Exercise: Read the listing below and copy out every line that holds "Show".

(Recorded data)
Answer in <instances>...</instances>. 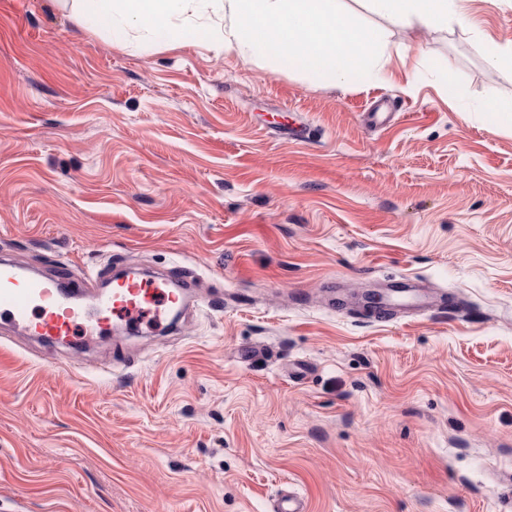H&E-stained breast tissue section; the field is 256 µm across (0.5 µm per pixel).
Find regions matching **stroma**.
Here are the masks:
<instances>
[{
	"label": "stroma",
	"mask_w": 512,
	"mask_h": 512,
	"mask_svg": "<svg viewBox=\"0 0 512 512\" xmlns=\"http://www.w3.org/2000/svg\"><path fill=\"white\" fill-rule=\"evenodd\" d=\"M344 4L382 80L0 0V257L188 275L194 302L87 346L0 323V512H502L512 121L483 106L512 73L479 41H512V0H467L476 35ZM404 283L443 307L367 312Z\"/></svg>",
	"instance_id": "obj_1"
}]
</instances>
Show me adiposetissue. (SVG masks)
<instances>
[{
    "label": "adipose tissue",
    "instance_id": "1",
    "mask_svg": "<svg viewBox=\"0 0 512 512\" xmlns=\"http://www.w3.org/2000/svg\"><path fill=\"white\" fill-rule=\"evenodd\" d=\"M77 17L108 16L113 30H154L180 21L207 27L215 48L289 66L344 84L380 79L389 46L380 29L363 24L342 0H77ZM373 14L409 26L454 22L478 32L465 0H360Z\"/></svg>",
    "mask_w": 512,
    "mask_h": 512
}]
</instances>
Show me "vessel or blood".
Masks as SVG:
<instances>
[{"instance_id":"b4317fda","label":"vessel or blood","mask_w":512,"mask_h":512,"mask_svg":"<svg viewBox=\"0 0 512 512\" xmlns=\"http://www.w3.org/2000/svg\"><path fill=\"white\" fill-rule=\"evenodd\" d=\"M179 293L155 280L123 278L114 281L108 297L90 283L61 291L56 279L16 263L0 265V318L34 336L68 340L76 327L92 335L100 314L149 328L159 326Z\"/></svg>"}]
</instances>
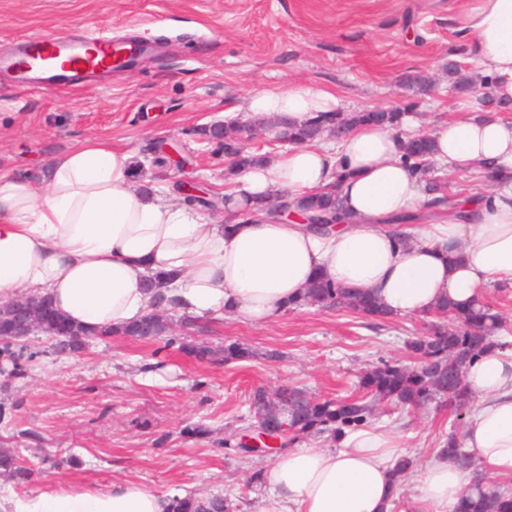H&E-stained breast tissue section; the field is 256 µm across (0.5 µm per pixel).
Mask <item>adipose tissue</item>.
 <instances>
[{"instance_id":"ef3b65f1","label":"adipose tissue","mask_w":512,"mask_h":512,"mask_svg":"<svg viewBox=\"0 0 512 512\" xmlns=\"http://www.w3.org/2000/svg\"><path fill=\"white\" fill-rule=\"evenodd\" d=\"M459 30L469 60L497 102L512 106V0H467ZM335 92L303 80L250 94L245 111L301 125L335 111ZM429 133L432 158L455 170L503 179L461 198L462 214L410 232L400 219L426 209L406 137L358 126L336 153L296 145L261 164L234 169L225 190L230 224L134 183L132 156L88 140L53 158L41 178L0 174V294L47 297L71 323L119 328L155 309L214 311L263 325L299 301L315 278L373 292L395 315H423L443 300L466 303L485 284L512 288V121L477 97ZM339 186L349 223L317 232L300 214L271 219L260 205L276 192L290 205ZM161 275L162 285L146 289ZM474 401L461 442L490 477L512 476V349H493L467 369ZM404 450L390 433L362 428L337 448H295L264 468L257 512H392L403 483L422 512H459L469 473L441 452L396 471ZM13 512H171L169 495L135 482L106 491L47 487Z\"/></svg>"}]
</instances>
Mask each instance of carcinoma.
<instances>
[{
    "label": "carcinoma",
    "instance_id": "obj_1",
    "mask_svg": "<svg viewBox=\"0 0 512 512\" xmlns=\"http://www.w3.org/2000/svg\"><path fill=\"white\" fill-rule=\"evenodd\" d=\"M403 119L401 112H355L346 118L336 113H321L309 122L286 132L288 139L299 144L317 140L324 130L332 129L340 137L354 124L375 123L396 127ZM245 124L213 125L203 134L216 147L224 150V156L236 166L257 164L264 159L243 145ZM431 151V142L426 138L408 141L405 158L421 166L425 190L431 195L430 206H445L460 216L452 196L441 193L437 180L428 177L429 169L423 165ZM306 220L313 221V214L322 215L314 229L321 230L324 223L346 217L341 211V201L335 191L313 195L307 201ZM343 307L357 314L386 321L391 314L378 301L365 292H355L323 279L314 280L296 306ZM32 314L43 323V334L55 341L54 348L60 353L69 351V341L74 336H147L155 338L169 333L165 324L145 318L116 330L86 331L68 323L45 298H32ZM433 315L439 321L430 327V334L409 343V350L417 360L414 368L397 362L382 361L367 370L360 381L362 393L344 400L312 399L294 388L283 387L277 394V402L283 409L294 410L303 404V411L296 418V434H327L338 439L350 431L365 426L374 412L377 402H394L403 406H420L437 400L456 409L470 404L471 395L465 385L468 366L483 351L499 347L509 348L512 343L505 336L497 335L504 329L498 314L477 299L468 307L451 302L437 306ZM444 451L448 460L463 469L472 466L471 458L460 448L457 439L450 435ZM0 469L13 479L24 482L28 471L17 465L13 455L0 452ZM460 512H512V495L500 490L492 482L479 481L467 489L462 498Z\"/></svg>",
    "mask_w": 512,
    "mask_h": 512
}]
</instances>
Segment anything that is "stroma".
<instances>
[{"label":"stroma","instance_id":"stroma-1","mask_svg":"<svg viewBox=\"0 0 512 512\" xmlns=\"http://www.w3.org/2000/svg\"><path fill=\"white\" fill-rule=\"evenodd\" d=\"M463 0H0V45L24 36L106 29L162 43L156 58L93 84L31 92L0 78V174L42 177L56 155L88 139L109 141L147 164L165 196L177 182L223 193L230 162L202 128L249 94L302 79L335 89L339 112H403L429 129L454 117L449 64L470 72L458 16ZM432 83L421 92L416 78ZM176 150L182 166H150L151 147ZM427 316L379 322L343 308L302 306L264 326L214 313L192 331L140 341L89 340L79 354L31 338L33 359L0 353V450L31 476L0 475V512L45 486L106 490L131 480L168 493H218L229 512H253L258 471L273 456L225 448L250 423L256 390L295 387L318 399L359 392L383 360L411 364L408 344ZM236 342L247 355L225 360ZM208 347L199 361L180 344ZM466 410L378 403L371 425L396 436L421 463L463 429ZM203 426L207 436L193 435Z\"/></svg>","mask_w":512,"mask_h":512}]
</instances>
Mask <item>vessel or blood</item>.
Listing matches in <instances>:
<instances>
[{"label": "vessel or blood", "mask_w": 512, "mask_h": 512, "mask_svg": "<svg viewBox=\"0 0 512 512\" xmlns=\"http://www.w3.org/2000/svg\"><path fill=\"white\" fill-rule=\"evenodd\" d=\"M131 56L129 45L104 34L79 40L35 36L21 39L11 53L0 54V72L12 74L17 85L28 90L58 89Z\"/></svg>", "instance_id": "vessel-or-blood-1"}]
</instances>
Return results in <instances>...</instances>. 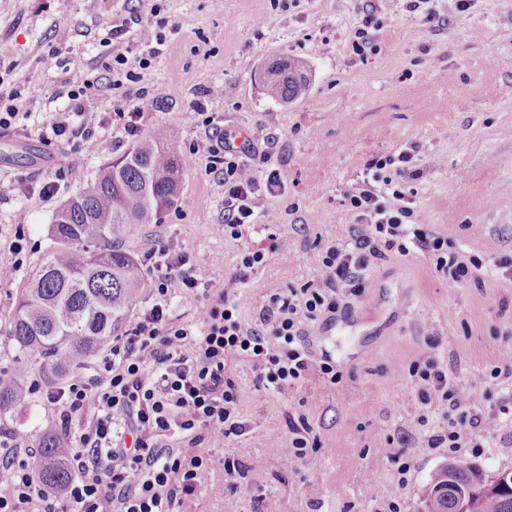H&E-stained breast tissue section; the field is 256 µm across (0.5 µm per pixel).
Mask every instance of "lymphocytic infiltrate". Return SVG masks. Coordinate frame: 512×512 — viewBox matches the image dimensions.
I'll use <instances>...</instances> for the list:
<instances>
[{
	"instance_id": "1",
	"label": "lymphocytic infiltrate",
	"mask_w": 512,
	"mask_h": 512,
	"mask_svg": "<svg viewBox=\"0 0 512 512\" xmlns=\"http://www.w3.org/2000/svg\"><path fill=\"white\" fill-rule=\"evenodd\" d=\"M165 36L155 29L138 35L140 70L148 69ZM127 60H112V83L138 82L139 72L126 70ZM104 117L86 112L83 90L69 94L68 111L50 122L54 138H81L93 146ZM229 136H211L207 152L210 171L224 186V231L242 237L261 196L284 189L279 170L266 180L254 174L253 161L267 163L254 147L233 151ZM415 156L402 151L368 161L361 179L345 197L356 217L352 242L327 247L320 259V279L300 289L272 291L262 310L260 328H245L238 305L224 292L214 293L198 332L178 324L170 311L172 281H179L184 298L198 296L187 255L171 254L161 246L144 262L153 283V302L112 346L93 375L71 378L56 391H43L31 381L29 394H43L57 414L60 431L70 448L72 477L63 492L44 486L32 468L37 451L31 438L0 427V512H177L194 496L206 471L192 449L204 434L237 433L233 419L236 384L224 373V361L234 355L250 358L258 382L275 391L302 380L314 365L305 344L303 326L335 312L339 294L365 292L366 273L373 260L386 253L407 255L410 246L433 254L449 284L479 279L483 264L464 262L448 250L445 238L414 220ZM425 388L421 406L448 412V430L430 437L433 448H456L464 431L492 433L496 415L476 409L461 381L436 368L419 373Z\"/></svg>"
}]
</instances>
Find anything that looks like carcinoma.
I'll return each instance as SVG.
<instances>
[{
	"label": "carcinoma",
	"mask_w": 512,
	"mask_h": 512,
	"mask_svg": "<svg viewBox=\"0 0 512 512\" xmlns=\"http://www.w3.org/2000/svg\"><path fill=\"white\" fill-rule=\"evenodd\" d=\"M267 93L289 103L310 84L302 67L266 66ZM179 130L162 125L150 139L105 166L95 181L65 203L52 234L61 244L34 276L14 313L11 340L21 353L39 356L45 379L55 383L122 334L143 284L138 261L113 243L135 224H156L176 202L181 159L170 151ZM0 385V413L26 401L25 367L9 371ZM38 478L56 491L71 476L69 448L57 436L40 442ZM475 466L453 462L440 468L430 486L450 485L471 497L475 512H512V492ZM426 512H459L455 495L425 499Z\"/></svg>",
	"instance_id": "cac0c4a2"
}]
</instances>
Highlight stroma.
I'll return each mask as SVG.
<instances>
[{
	"instance_id": "obj_1",
	"label": "stroma",
	"mask_w": 512,
	"mask_h": 512,
	"mask_svg": "<svg viewBox=\"0 0 512 512\" xmlns=\"http://www.w3.org/2000/svg\"><path fill=\"white\" fill-rule=\"evenodd\" d=\"M380 21L364 53L353 49L361 10ZM441 24L407 11L404 0H0V95L21 118L0 129V369L18 361L9 337L13 315L38 270L57 250L56 211L84 190L106 164L148 138L155 127L181 128L173 144L190 163L180 175L176 203L160 223L133 226L120 243L137 260L157 247L190 257L200 288L233 296L246 326L259 327L271 289L299 288L321 275L319 256L351 240L355 215L345 193L376 156L416 147L417 223L447 238L460 259H481L479 280L449 285L430 253L373 260L363 296H340L334 317L304 330L314 362L330 361L340 384L312 371L282 392L256 379L248 358H228L237 386L239 435H206L195 454L208 462L204 485L180 512H421L427 485L442 465L463 461L489 477L512 471V414H501L494 435L474 434V447L448 452L428 445L446 431L442 410L418 421L422 385L413 366L434 360L465 382L485 411L512 404V375L491 377L512 347V275L497 263L512 257V12L499 0H435ZM118 37H110L115 27ZM162 28L166 41L143 80L115 88L107 77L114 56L137 69V37ZM67 33L59 42L58 30ZM288 57L310 78L303 100L269 97L258 74ZM222 86L209 98L207 88ZM87 89L86 109L108 117L94 146L44 140L70 89ZM145 93L137 136L115 112ZM204 101L224 133L251 138L269 157L258 179L280 169L285 192L263 197L249 232L224 233V188L206 170L204 130L189 114ZM31 188L18 198L13 187ZM277 223H268L267 213ZM287 254L269 251L272 238ZM21 241V253L11 245ZM261 250L265 261L243 270ZM245 279H237V272ZM41 377L36 358L22 361ZM311 427L314 461L292 458L300 419ZM0 426L32 440L59 430L40 395L0 414ZM403 449L410 468L399 474L382 450ZM237 459L227 472L225 459ZM223 494H216V487Z\"/></svg>"
}]
</instances>
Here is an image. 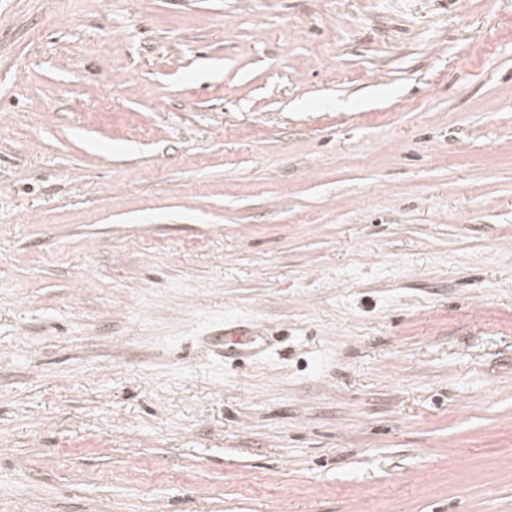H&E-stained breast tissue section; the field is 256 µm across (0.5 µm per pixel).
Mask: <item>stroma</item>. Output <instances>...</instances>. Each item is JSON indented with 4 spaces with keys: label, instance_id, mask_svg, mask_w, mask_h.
<instances>
[{
    "label": "stroma",
    "instance_id": "1",
    "mask_svg": "<svg viewBox=\"0 0 512 512\" xmlns=\"http://www.w3.org/2000/svg\"><path fill=\"white\" fill-rule=\"evenodd\" d=\"M0 512H512V0H0ZM228 336H231L232 343L228 341ZM215 339L218 344L224 346L225 358H234L236 355L242 354V351L250 349L257 342H265L262 330L250 327L231 332L224 330V336H215Z\"/></svg>",
    "mask_w": 512,
    "mask_h": 512
}]
</instances>
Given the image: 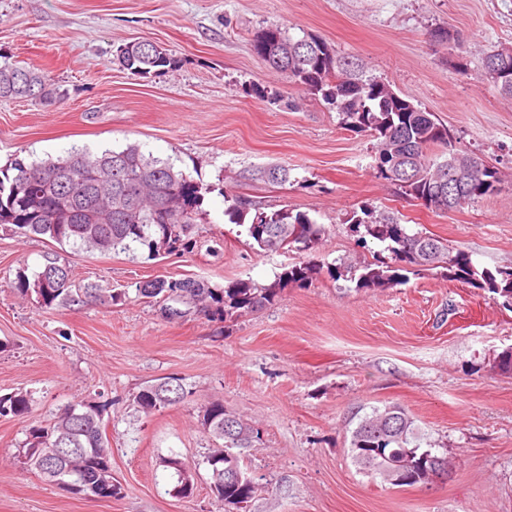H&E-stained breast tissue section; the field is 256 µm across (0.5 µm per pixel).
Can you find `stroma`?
I'll return each instance as SVG.
<instances>
[{"label": "stroma", "mask_w": 512, "mask_h": 512, "mask_svg": "<svg viewBox=\"0 0 512 512\" xmlns=\"http://www.w3.org/2000/svg\"><path fill=\"white\" fill-rule=\"evenodd\" d=\"M281 27L324 39L360 72L382 79L480 156L502 181L497 193L441 213L401 195L375 170L376 140L346 127L333 106L270 69L250 48ZM458 34L459 73L435 28ZM149 41L175 60L134 75L118 46ZM512 47V0H0V61L45 71L62 96L0 99V166L14 154L56 159L138 143L208 185L193 253H90L0 229V395L28 392L29 412L0 419V512H224L209 487L212 441L199 409L222 401L260 431L244 452L267 493L249 512H512V372L495 368L512 348V309L498 295L430 272L384 291L357 288L340 259L369 258L381 244L351 230L353 213L391 212L412 232L446 239L477 269H512V97L482 78V59ZM269 163L283 185L240 180ZM252 201L323 224L319 253L264 254L225 209ZM321 272L288 286L273 304L211 318L188 309L169 319L142 297L153 279L273 283L285 267ZM69 265L76 287L99 299L40 308L11 289L18 272ZM126 299L109 306L110 294ZM181 379L183 403L146 414V385ZM108 402L104 417L119 498L75 494L23 463L29 426L65 406ZM402 405L453 463L448 481L388 489L358 470L350 436L359 418ZM195 469V489L171 495L162 456Z\"/></svg>", "instance_id": "1"}]
</instances>
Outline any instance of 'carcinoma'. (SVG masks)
Wrapping results in <instances>:
<instances>
[{
    "label": "carcinoma",
    "mask_w": 512,
    "mask_h": 512,
    "mask_svg": "<svg viewBox=\"0 0 512 512\" xmlns=\"http://www.w3.org/2000/svg\"><path fill=\"white\" fill-rule=\"evenodd\" d=\"M251 47L272 70L288 75L312 94L322 95L348 127L371 132L377 140L380 178L428 208L448 210V191H437V184L455 144L448 129L431 113L387 89L379 78L350 69V63L319 38L294 39L272 25L254 34ZM117 61L141 75L175 68V60L166 50L147 41L119 47ZM483 73L499 92L512 96V53H487ZM54 93L49 79L38 69L0 62V98L48 100ZM393 147L410 154L403 175L394 171L386 157ZM241 178L283 184L289 181L290 172L268 164L244 171ZM468 180L470 195L464 198L465 204L495 193L500 184L498 172L484 166L474 170ZM207 192L172 162L144 153L137 143L100 153L75 148L56 160L28 161L17 154L8 166L0 168V228L100 253L130 252L138 245L151 259L160 256L164 238L167 254H190L197 247L192 224L202 212ZM225 215L232 223L246 226L253 248L263 253L296 249L312 254L319 251L325 236L324 226L304 213L254 211L247 200H235ZM349 222L353 231H364L391 255L389 262L363 261L354 267L359 273V289L392 288L406 281V272L440 268L450 281L466 282L512 303V269L479 271L464 251L453 250L433 234L411 233L389 214L365 211L361 216L352 215ZM319 273L317 265L295 264L263 287L244 279L224 288H212L194 278L155 279L143 283L139 293L168 302L165 311L172 317L181 316L179 304L222 317L270 304L288 285L304 286ZM14 288L36 294L46 310L78 304L82 296L98 292L92 285L83 290L73 287L69 268L55 262L47 263L31 279L19 277ZM187 394L179 380L165 379L144 387L136 403L148 414L183 402ZM31 401L28 392L0 395V417L26 414ZM104 411L103 404L80 401L61 409L46 426H30L23 443L25 464L47 481L75 493L98 499L120 496L122 487L113 484L109 474L112 448L106 437ZM201 425L214 441L206 457L211 492L224 502V512H237L262 493L264 486L233 481L225 472L233 468L243 477L249 475L241 450L253 447L260 440V431L219 401L202 409ZM422 444L414 418L401 406L389 404L373 408L359 421L351 434L350 453L363 474L390 487H414L424 484L421 472L429 460L448 463L438 449ZM234 448L240 452H232ZM161 463L173 479L171 493L182 498L192 495L195 476L185 475L187 466L178 455L170 454Z\"/></svg>",
    "instance_id": "cac0c4a2"
}]
</instances>
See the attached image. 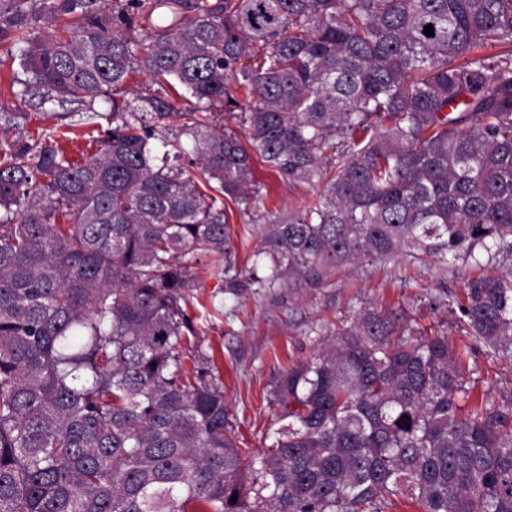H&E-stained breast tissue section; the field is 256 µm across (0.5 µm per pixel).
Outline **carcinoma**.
<instances>
[{"instance_id":"obj_1","label":"carcinoma","mask_w":512,"mask_h":512,"mask_svg":"<svg viewBox=\"0 0 512 512\" xmlns=\"http://www.w3.org/2000/svg\"><path fill=\"white\" fill-rule=\"evenodd\" d=\"M6 42L16 97L107 127L78 162L0 124V512H512V405L470 398L447 338L360 308L280 369L256 468L189 314L202 257L275 299L400 255L511 263L512 0H0ZM256 161L306 192L241 268L224 201ZM454 304L474 345L512 348V274Z\"/></svg>"}]
</instances>
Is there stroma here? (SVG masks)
Listing matches in <instances>:
<instances>
[{"instance_id": "35a3bbf8", "label": "stroma", "mask_w": 512, "mask_h": 512, "mask_svg": "<svg viewBox=\"0 0 512 512\" xmlns=\"http://www.w3.org/2000/svg\"><path fill=\"white\" fill-rule=\"evenodd\" d=\"M20 73L18 60L0 46V115H25L24 126L32 131L39 124L37 100L20 101L10 88ZM254 179L260 190L256 203L224 204L241 265L258 248L269 214L294 209L304 192L303 185L284 180L259 163L254 166ZM479 272L470 262L448 268L430 258L413 263L400 256L364 265L348 276L337 275L331 287L316 292L304 289L293 301L276 304L250 294L240 298L225 294L223 280L206 262L194 264L191 274L203 304L201 339L214 350L227 414L251 461L259 460L278 427V408L270 401L276 373L308 359L320 347L319 337L309 332L311 324L327 318L346 325L363 307L399 318L401 332L447 337L453 348L464 351L475 394L489 395L500 405L512 404V359L470 348L457 313L448 305L449 296L462 295L466 281Z\"/></svg>"}]
</instances>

Exercise response:
Show me adiposetissue. (SVG masks)
Show me "vessel or blood".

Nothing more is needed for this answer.